Extract from the entries below, exactly as given, only the lines from the line containing "LED pin SIG: SCL -> 10" to the line containing "FAN2 pin SIG: D2 -> D5", both lines included.
─── Entries shown ───
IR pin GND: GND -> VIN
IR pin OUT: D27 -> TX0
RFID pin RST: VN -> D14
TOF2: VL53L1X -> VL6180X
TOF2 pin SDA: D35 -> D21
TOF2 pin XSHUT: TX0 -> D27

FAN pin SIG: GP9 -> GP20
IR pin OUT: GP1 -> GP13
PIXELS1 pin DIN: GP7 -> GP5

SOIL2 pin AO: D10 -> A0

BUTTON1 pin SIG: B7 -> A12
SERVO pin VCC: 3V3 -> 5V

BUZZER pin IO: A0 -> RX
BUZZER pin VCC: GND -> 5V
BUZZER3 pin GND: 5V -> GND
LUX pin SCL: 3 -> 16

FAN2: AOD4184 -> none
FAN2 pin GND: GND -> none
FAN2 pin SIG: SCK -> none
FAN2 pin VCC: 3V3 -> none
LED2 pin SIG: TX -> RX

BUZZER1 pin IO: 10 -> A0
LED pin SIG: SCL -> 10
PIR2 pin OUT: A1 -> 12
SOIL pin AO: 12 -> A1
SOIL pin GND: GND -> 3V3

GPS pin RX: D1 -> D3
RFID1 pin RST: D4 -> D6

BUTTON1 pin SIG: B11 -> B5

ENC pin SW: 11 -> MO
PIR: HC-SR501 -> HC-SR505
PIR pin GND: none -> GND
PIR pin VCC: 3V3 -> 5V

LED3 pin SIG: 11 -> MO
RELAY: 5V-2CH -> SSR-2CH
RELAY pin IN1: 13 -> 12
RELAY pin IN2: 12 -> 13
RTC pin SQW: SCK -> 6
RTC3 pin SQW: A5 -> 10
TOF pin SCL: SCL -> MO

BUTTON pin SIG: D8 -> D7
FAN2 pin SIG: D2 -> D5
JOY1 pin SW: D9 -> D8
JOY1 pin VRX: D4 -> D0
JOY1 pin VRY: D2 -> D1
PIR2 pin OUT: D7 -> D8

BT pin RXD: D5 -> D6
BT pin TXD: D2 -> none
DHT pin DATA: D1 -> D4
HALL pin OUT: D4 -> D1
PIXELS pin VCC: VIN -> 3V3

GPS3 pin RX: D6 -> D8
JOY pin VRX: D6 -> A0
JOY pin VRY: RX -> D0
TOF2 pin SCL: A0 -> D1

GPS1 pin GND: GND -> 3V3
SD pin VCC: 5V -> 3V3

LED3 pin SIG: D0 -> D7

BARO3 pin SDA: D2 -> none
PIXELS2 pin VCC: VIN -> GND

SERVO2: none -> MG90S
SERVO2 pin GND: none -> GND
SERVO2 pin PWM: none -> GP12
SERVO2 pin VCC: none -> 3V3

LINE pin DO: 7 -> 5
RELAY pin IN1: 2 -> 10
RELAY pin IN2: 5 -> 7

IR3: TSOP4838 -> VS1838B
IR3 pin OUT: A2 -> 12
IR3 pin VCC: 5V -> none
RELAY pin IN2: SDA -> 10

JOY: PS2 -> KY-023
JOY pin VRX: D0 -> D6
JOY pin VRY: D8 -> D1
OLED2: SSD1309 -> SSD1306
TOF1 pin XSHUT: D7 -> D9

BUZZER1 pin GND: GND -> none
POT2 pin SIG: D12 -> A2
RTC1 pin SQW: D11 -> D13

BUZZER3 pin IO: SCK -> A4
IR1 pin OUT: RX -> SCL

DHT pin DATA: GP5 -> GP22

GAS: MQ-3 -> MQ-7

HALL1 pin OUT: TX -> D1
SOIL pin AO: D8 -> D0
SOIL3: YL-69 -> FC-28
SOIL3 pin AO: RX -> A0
───
Result of the exercise>
LED pin SIG: SCL -> 10
PIR2 pin OUT: A1 -> 12
SOIL pin AO: 12 -> A1
SOIL pin GND: GND -> 3V3

GPS pin RX: D1 -> D3
RFID1 pin RST: D4 -> D6

BUTTON1 pin SIG: B11 -> B5

ENC pin SW: 11 -> MO
PIR: HC-SR501 -> HC-SR505
PIR pin GND: none -> GND
PIR pin VCC: 3V3 -> 5V

LED3 pin SIG: 11 -> MO
RELAY: 5V-2CH -> SSR-2CH
RELAY pin IN1: 13 -> 12
RELAY pin IN2: 12 -> 13
RTC pin SQW: SCK -> 6
RTC3 pin SQW: A5 -> 10
TOF pin SCL: SCL -> MO

BUTTON pin SIG: D8 -> D7
FAN2 pin SIG: D2 -> D5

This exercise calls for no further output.